(WHAT THE EXERCISE ASKS):
Only some lines are wanted. Transcribe, exactly, the lines below from the line with "yellow brick L5:L7" up to and including the line with "white brick L5:L6".

(SUPPLIED MATERIAL):
···

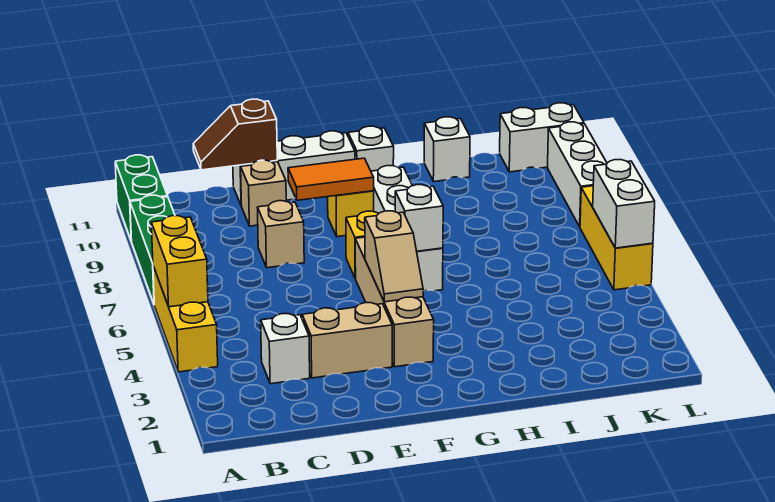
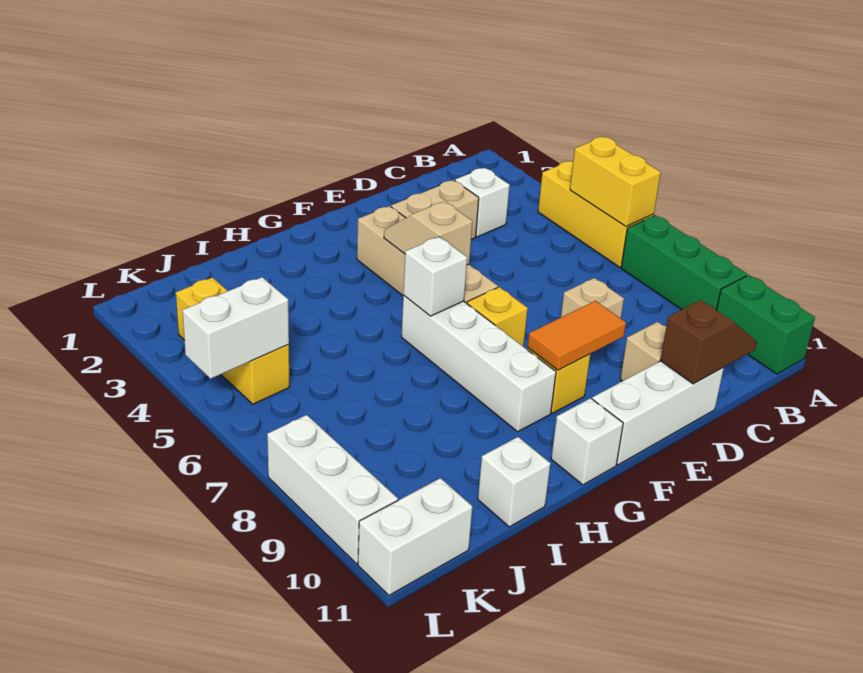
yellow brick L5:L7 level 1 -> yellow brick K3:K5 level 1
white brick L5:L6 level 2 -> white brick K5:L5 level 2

···

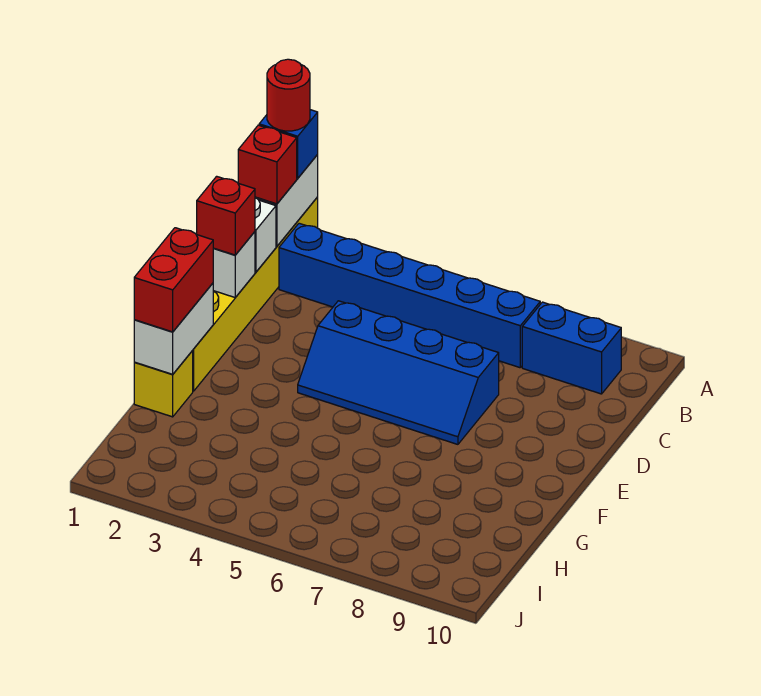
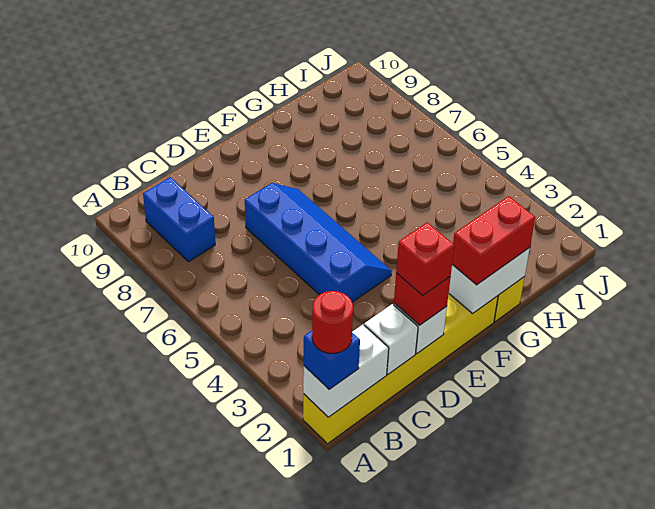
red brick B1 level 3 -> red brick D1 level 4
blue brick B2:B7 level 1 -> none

···

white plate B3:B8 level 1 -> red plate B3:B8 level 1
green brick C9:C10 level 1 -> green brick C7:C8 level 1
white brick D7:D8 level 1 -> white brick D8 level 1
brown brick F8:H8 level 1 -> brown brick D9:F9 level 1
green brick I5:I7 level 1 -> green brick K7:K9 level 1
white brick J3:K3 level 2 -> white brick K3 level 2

···

(ANSWER BOX):
yellow brick L5:L7 level 1 -> yellow brick K3:K5 level 1
white brick L5:L6 level 2 -> white brick K5:L5 level 2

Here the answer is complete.